_TASK BRIEF:_
Once the line holding "BT3 pin RXD: 15 -> 6" is found in the listing below, write it out and each later line exactly, up to and including the one holding "STEPPER1: DRV8825 -> ULN2003".

═════ DATA FOR THIS EXERCISE ═════

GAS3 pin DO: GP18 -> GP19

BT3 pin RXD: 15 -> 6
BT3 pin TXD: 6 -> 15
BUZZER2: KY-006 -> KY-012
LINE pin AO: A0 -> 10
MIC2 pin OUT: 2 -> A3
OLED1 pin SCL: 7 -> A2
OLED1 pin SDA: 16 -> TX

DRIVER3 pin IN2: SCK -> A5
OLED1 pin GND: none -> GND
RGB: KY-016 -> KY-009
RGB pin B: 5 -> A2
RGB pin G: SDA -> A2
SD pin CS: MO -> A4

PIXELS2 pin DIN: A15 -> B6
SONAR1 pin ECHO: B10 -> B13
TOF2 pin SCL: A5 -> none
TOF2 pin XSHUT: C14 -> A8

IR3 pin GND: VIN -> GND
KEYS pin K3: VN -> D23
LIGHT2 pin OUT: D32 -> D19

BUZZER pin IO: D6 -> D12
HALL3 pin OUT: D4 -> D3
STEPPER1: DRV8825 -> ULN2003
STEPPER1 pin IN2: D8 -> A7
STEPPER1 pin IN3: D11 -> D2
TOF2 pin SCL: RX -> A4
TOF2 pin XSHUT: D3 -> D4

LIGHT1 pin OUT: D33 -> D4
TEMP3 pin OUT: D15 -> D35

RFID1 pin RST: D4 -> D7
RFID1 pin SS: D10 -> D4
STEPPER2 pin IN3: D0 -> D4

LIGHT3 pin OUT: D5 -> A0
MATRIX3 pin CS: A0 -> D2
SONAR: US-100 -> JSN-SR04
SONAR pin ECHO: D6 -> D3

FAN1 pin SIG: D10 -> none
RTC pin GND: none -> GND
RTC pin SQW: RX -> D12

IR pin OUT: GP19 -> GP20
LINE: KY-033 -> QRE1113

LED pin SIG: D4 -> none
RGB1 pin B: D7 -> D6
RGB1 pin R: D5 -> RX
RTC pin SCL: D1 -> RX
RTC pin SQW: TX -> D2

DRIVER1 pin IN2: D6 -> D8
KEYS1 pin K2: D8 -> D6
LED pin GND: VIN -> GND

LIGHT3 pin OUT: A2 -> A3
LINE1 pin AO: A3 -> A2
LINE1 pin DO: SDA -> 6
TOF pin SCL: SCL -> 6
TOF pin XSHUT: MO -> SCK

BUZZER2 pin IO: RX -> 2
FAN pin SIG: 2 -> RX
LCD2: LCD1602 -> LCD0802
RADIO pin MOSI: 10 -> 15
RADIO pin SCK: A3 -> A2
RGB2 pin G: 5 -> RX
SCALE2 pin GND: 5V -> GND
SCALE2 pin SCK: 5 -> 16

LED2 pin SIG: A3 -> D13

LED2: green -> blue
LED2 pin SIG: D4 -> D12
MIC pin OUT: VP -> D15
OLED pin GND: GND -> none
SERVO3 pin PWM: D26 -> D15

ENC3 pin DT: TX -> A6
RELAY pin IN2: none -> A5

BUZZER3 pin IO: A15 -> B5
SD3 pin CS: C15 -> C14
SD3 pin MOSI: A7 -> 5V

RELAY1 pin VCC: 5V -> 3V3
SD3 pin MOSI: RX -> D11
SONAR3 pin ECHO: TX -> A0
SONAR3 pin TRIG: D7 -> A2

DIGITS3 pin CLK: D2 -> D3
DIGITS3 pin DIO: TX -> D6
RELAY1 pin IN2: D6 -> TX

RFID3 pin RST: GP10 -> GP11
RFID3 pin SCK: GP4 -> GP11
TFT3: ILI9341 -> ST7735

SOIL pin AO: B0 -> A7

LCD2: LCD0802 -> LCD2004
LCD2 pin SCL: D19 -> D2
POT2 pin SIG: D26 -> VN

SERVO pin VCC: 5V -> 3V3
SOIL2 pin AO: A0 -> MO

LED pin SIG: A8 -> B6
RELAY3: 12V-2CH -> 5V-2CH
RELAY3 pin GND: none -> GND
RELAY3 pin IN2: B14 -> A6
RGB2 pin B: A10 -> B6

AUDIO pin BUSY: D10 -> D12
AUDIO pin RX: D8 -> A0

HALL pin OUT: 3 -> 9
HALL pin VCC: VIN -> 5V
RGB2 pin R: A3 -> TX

═════

_EXERCISE OUTPUT:_
BT3 pin RXD: 15 -> 6
BT3 pin TXD: 6 -> 15
BUZZER2: KY-006 -> KY-012
LINE pin AO: A0 -> 10
MIC2 pin OUT: 2 -> A3
OLED1 pin SCL: 7 -> A2
OLED1 pin SDA: 16 -> TX

DRIVER3 pin IN2: SCK -> A5
OLED1 pin GND: none -> GND
RGB: KY-016 -> KY-009
RGB pin B: 5 -> A2
RGB pin G: SDA -> A2
SD pin CS: MO -> A4

PIXELS2 pin DIN: A15 -> B6
SONAR1 pin ECHO: B10 -> B13
TOF2 pin SCL: A5 -> none
TOF2 pin XSHUT: C14 -> A8

IR3 pin GND: VIN -> GND
KEYS pin K3: VN -> D23
LIGHT2 pin OUT: D32 -> D19

BUZZER pin IO: D6 -> D12
HALL3 pin OUT: D4 -> D3
STEPPER1: DRV8825 -> ULN2003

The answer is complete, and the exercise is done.